-- WORK REQUEST --
Leaving out pictures, output exactly the lines below from the one that has "C16: 680nF (GND, RAMP) -> 33nF (GND, RAMP)" through the one that has "TR4: none ->", and nothing else.

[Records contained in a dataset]
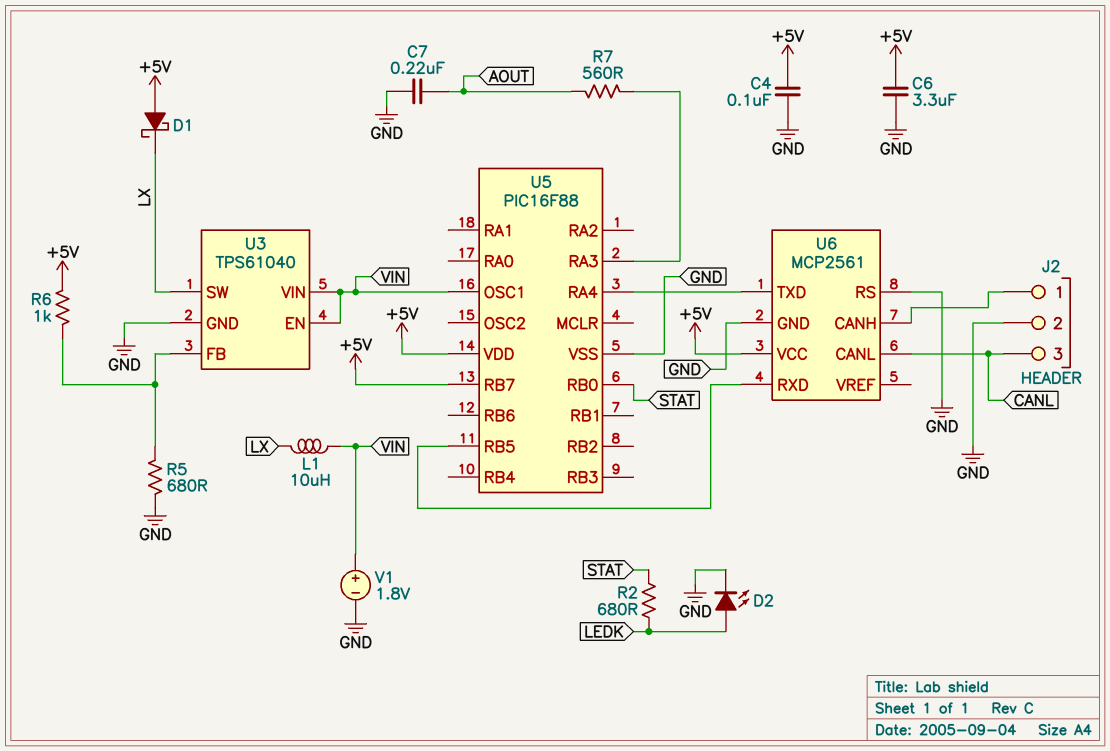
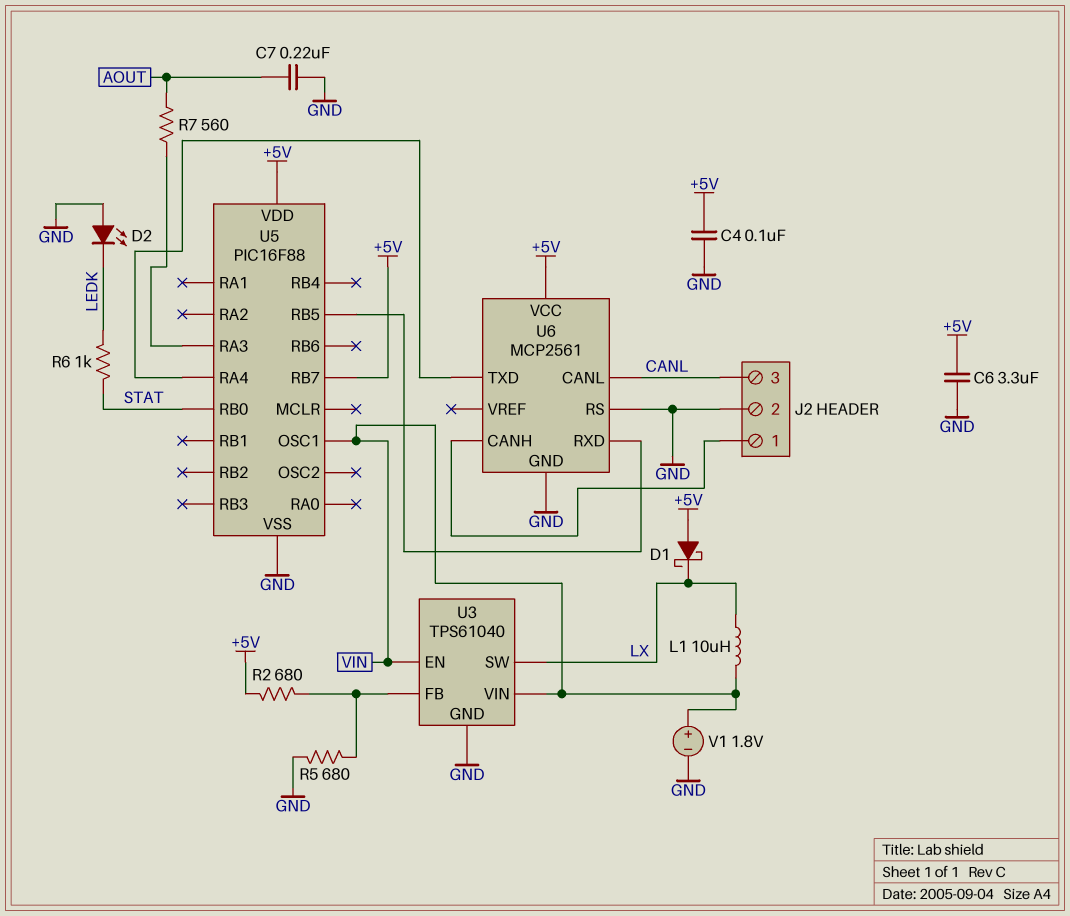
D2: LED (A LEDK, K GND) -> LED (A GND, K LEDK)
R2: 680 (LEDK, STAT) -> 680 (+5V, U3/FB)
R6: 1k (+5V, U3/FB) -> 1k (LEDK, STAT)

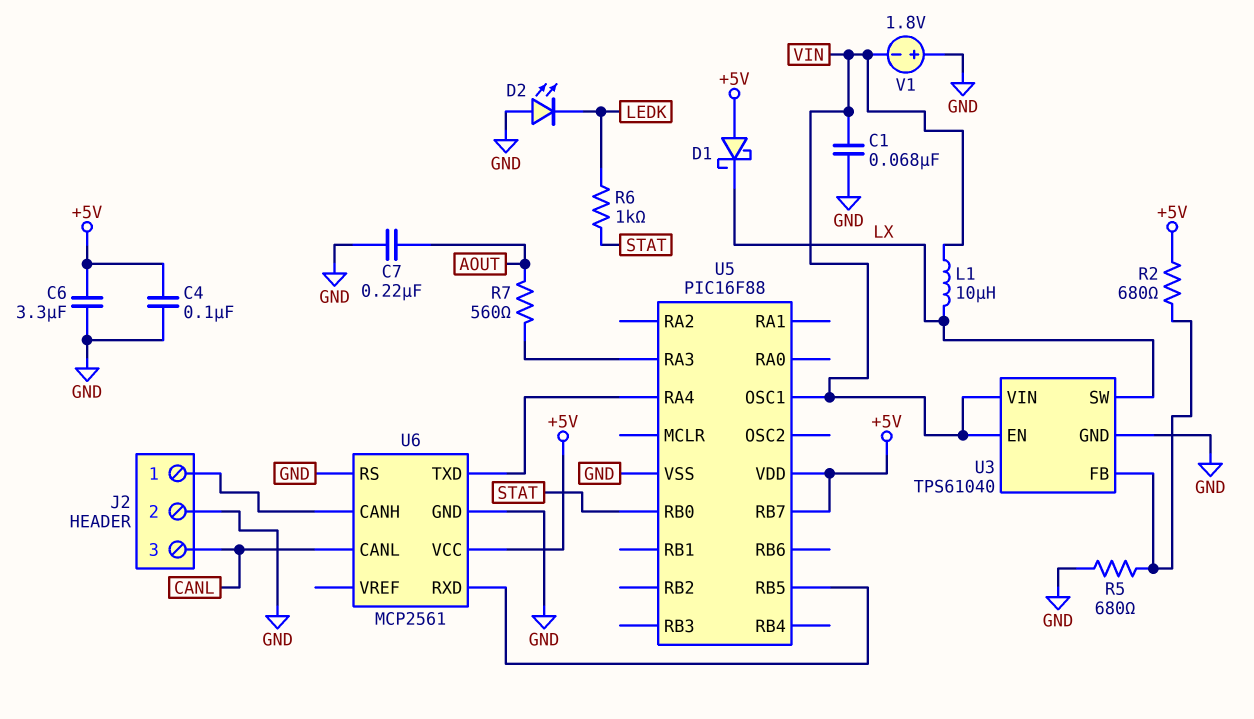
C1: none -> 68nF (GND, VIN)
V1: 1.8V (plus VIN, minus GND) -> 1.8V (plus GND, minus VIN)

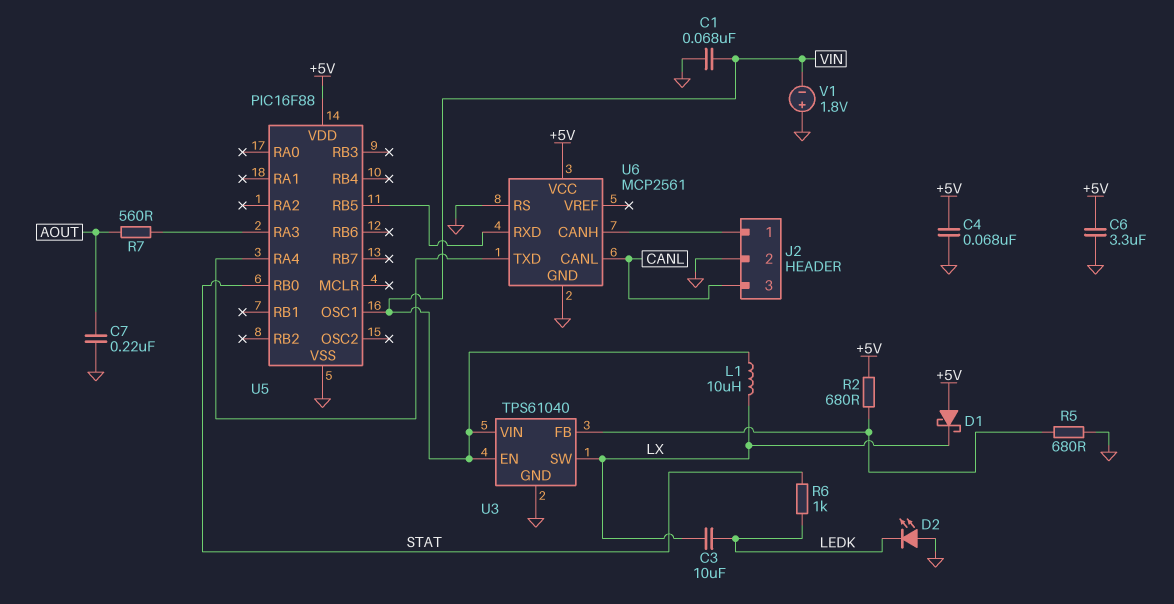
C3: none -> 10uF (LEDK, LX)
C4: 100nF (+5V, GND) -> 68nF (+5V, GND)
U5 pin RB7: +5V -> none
---
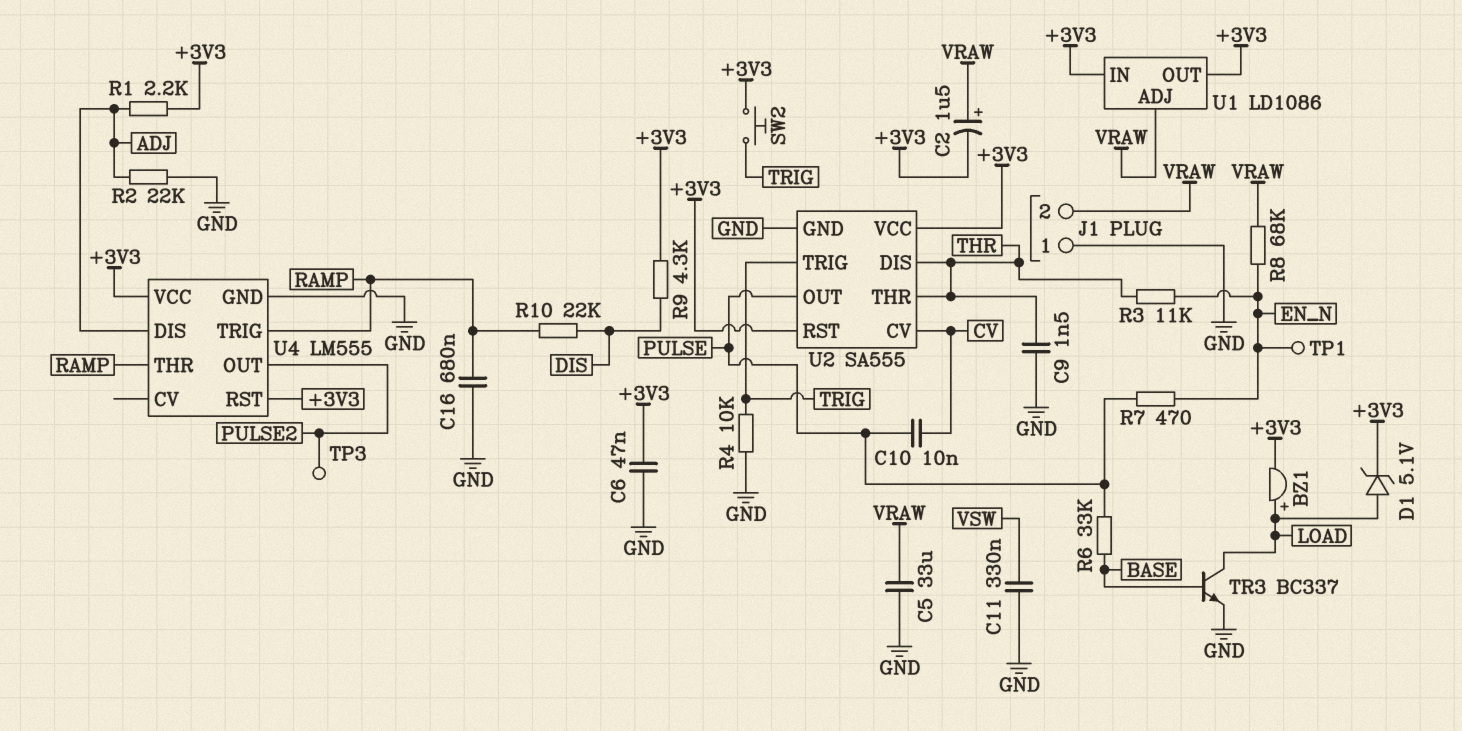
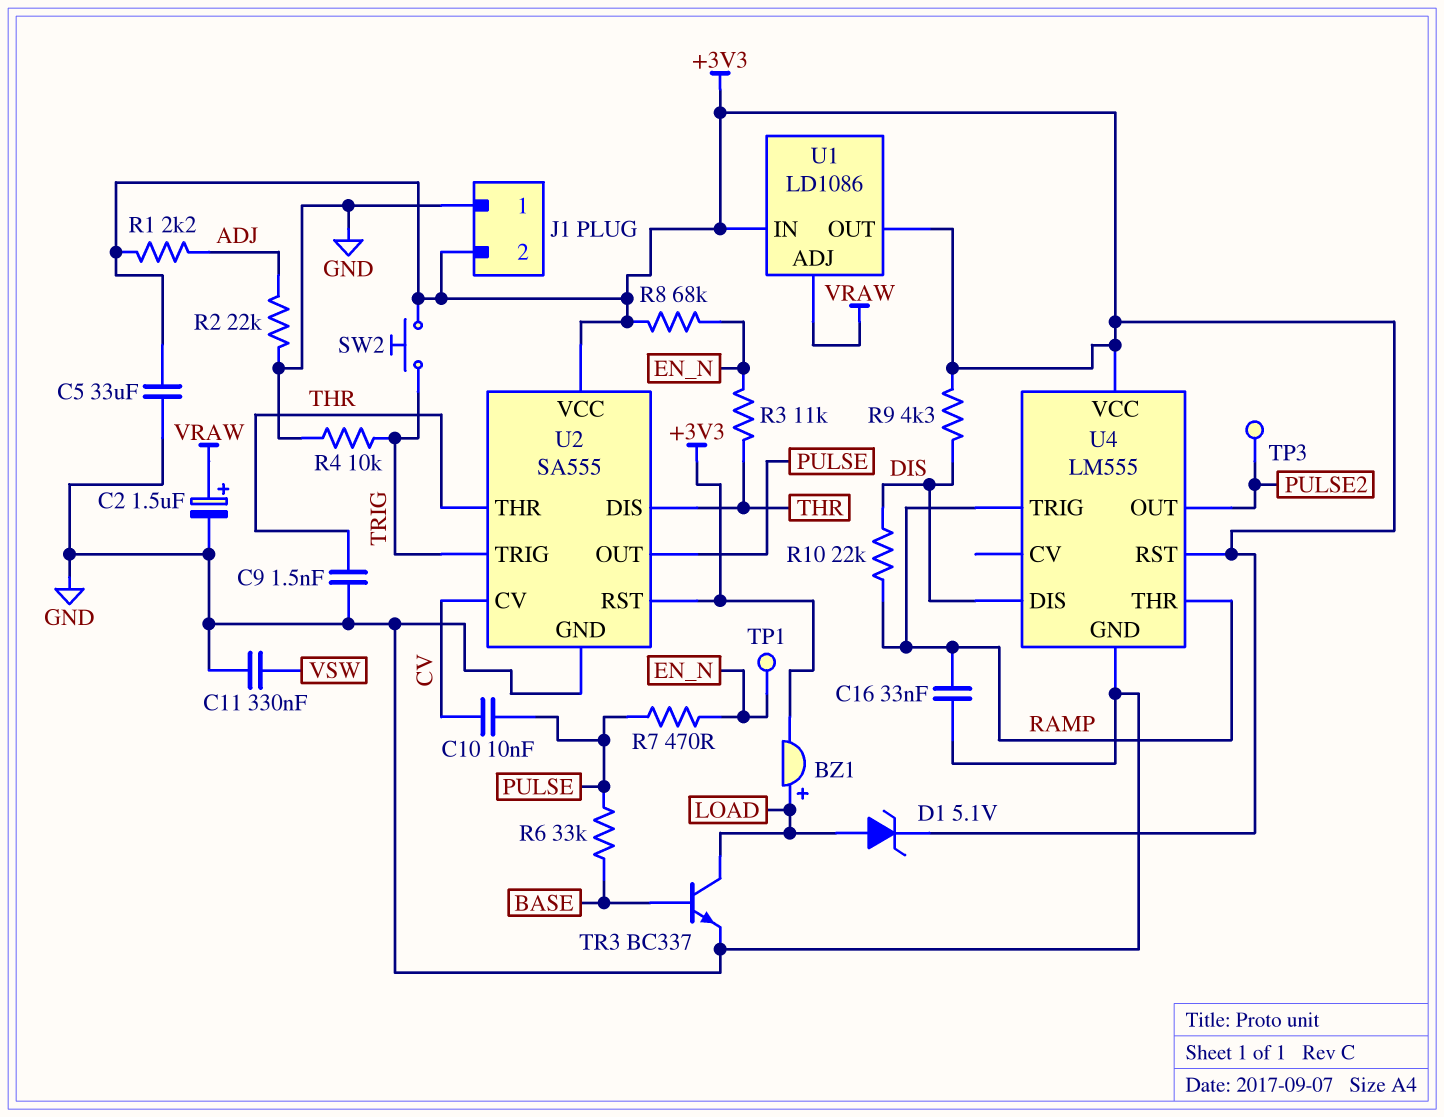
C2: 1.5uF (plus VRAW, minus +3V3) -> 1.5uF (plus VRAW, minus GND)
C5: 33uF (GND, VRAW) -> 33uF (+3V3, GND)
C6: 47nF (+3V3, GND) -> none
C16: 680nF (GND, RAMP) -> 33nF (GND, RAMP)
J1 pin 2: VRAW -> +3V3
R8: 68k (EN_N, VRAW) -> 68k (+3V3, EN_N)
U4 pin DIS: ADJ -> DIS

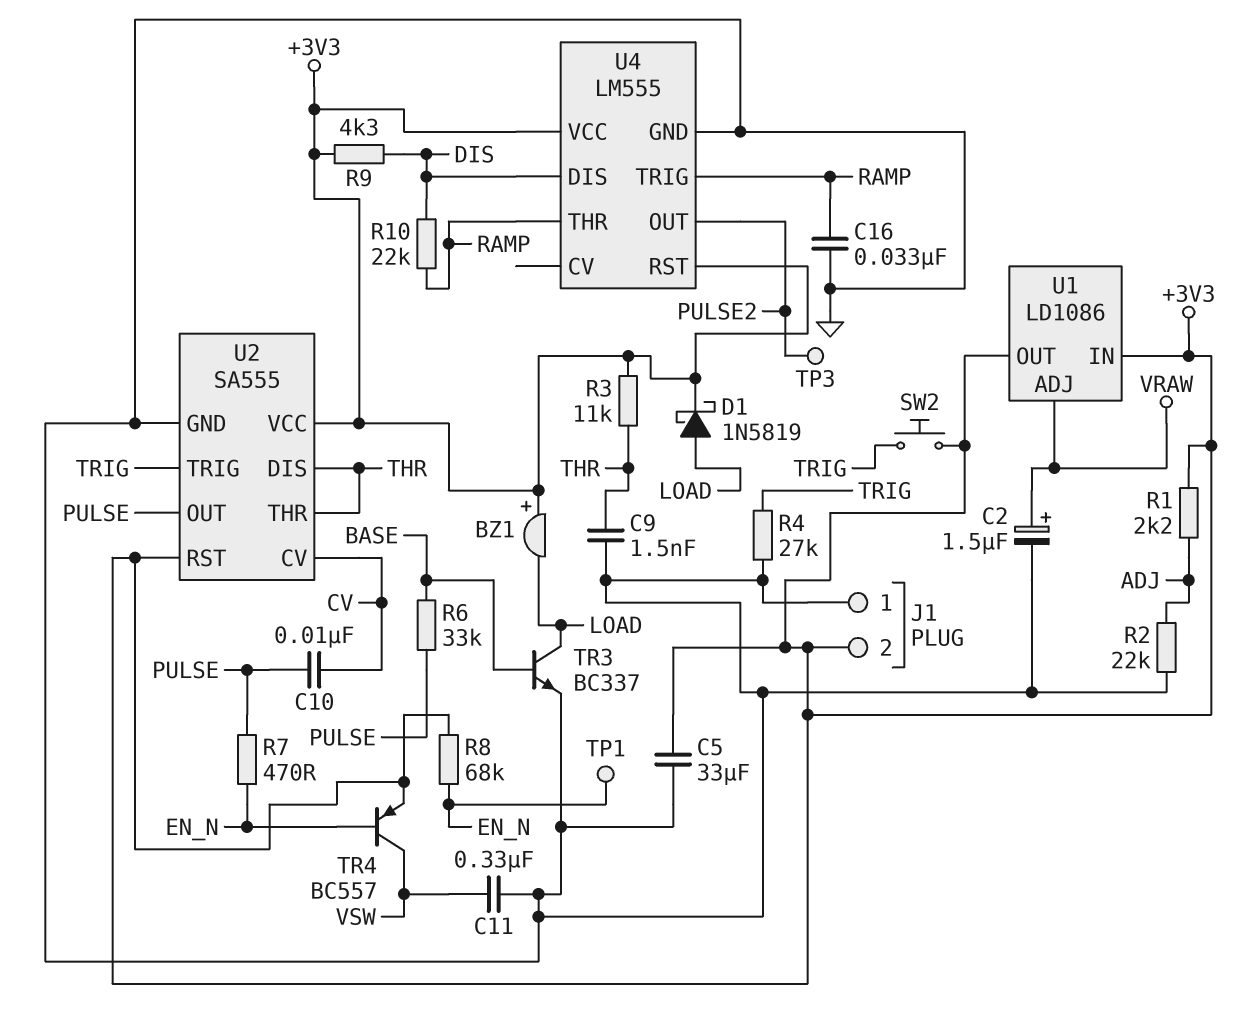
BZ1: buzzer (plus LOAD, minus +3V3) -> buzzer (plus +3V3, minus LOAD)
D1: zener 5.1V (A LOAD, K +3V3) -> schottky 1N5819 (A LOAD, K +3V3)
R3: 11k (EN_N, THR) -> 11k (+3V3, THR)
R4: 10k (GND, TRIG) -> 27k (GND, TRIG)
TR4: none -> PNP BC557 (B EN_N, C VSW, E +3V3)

-- EXPECTED ANSWER --
C16: 680nF (GND, RAMP) -> 33nF (GND, RAMP)
J1 pin 2: VRAW -> +3V3
R8: 68k (EN_N, VRAW) -> 68k (+3V3, EN_N)
U4 pin DIS: ADJ -> DIS

BZ1: buzzer (plus LOAD, minus +3V3) -> buzzer (plus +3V3, minus LOAD)
D1: zener 5.1V (A LOAD, K +3V3) -> schottky 1N5819 (A LOAD, K +3V3)
R3: 11k (EN_N, THR) -> 11k (+3V3, THR)
R4: 10k (GND, TRIG) -> 27k (GND, TRIG)
TR4: none -> PNP BC557 (B EN_N, C VSW, E +3V3)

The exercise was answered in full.